> [EXERCISE DESCRIPTION]
With both ends included, repeat exactly the lines of the entries below from the one containing "red strawberry: none" down to the one containing "orange brush: [156,466,222,556]", and no others.

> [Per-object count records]
● ● ● ●

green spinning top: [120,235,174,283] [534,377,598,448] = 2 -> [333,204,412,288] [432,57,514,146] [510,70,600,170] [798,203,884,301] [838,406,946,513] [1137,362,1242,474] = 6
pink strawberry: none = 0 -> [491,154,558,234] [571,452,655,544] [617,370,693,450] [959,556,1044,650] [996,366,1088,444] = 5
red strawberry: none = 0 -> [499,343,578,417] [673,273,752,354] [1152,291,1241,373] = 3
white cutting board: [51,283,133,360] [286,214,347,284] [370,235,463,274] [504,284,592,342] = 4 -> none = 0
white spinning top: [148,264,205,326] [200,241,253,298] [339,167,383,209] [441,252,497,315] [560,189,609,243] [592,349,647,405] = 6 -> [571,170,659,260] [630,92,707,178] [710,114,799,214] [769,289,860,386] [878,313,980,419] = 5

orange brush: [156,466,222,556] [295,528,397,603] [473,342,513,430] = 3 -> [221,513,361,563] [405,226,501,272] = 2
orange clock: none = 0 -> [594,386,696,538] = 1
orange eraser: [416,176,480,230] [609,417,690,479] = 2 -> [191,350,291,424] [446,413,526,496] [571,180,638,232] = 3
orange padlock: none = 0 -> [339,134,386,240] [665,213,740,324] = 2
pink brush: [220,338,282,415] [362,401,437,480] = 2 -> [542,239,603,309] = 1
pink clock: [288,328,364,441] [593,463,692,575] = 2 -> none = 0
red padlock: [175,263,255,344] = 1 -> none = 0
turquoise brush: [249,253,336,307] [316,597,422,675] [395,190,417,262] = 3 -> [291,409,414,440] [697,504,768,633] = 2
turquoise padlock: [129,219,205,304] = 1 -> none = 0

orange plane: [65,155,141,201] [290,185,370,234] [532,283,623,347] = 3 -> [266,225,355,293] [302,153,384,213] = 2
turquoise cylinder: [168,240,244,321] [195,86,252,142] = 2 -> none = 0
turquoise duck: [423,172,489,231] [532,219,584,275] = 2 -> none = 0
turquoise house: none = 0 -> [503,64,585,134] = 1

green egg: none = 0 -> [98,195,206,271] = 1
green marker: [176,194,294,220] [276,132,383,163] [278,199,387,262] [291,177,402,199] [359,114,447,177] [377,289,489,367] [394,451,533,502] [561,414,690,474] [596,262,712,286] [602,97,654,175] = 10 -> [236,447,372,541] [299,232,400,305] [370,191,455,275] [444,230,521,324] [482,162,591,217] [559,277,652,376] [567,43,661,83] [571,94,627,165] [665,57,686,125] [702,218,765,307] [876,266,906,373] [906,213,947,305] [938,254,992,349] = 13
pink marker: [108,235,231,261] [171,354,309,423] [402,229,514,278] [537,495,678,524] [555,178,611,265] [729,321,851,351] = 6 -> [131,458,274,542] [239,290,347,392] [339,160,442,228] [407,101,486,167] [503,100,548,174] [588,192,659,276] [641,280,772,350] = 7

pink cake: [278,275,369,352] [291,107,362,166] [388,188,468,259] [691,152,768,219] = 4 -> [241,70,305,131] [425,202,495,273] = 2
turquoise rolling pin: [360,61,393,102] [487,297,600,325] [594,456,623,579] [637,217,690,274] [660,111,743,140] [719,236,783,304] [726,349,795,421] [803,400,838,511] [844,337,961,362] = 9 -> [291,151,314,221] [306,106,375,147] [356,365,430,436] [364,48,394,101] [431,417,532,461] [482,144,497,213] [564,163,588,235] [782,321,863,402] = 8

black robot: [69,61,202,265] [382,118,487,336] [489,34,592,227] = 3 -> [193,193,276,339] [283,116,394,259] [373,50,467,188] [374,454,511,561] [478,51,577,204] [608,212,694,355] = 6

● ● ● ●

> [WRITTEN SOLUTION]
red strawberry: none = 0 -> [499,343,578,417] [673,273,752,354] [1152,291,1241,373] = 3
white cutting board: [51,283,133,360] [286,214,347,284] [370,235,463,274] [504,284,592,342] = 4 -> none = 0
white spinning top: [148,264,205,326] [200,241,253,298] [339,167,383,209] [441,252,497,315] [560,189,609,243] [592,349,647,405] = 6 -> [571,170,659,260] [630,92,707,178] [710,114,799,214] [769,289,860,386] [878,313,980,419] = 5

orange brush: [156,466,222,556] [295,528,397,603] [473,342,513,430] = 3 -> [221,513,361,563] [405,226,501,272] = 2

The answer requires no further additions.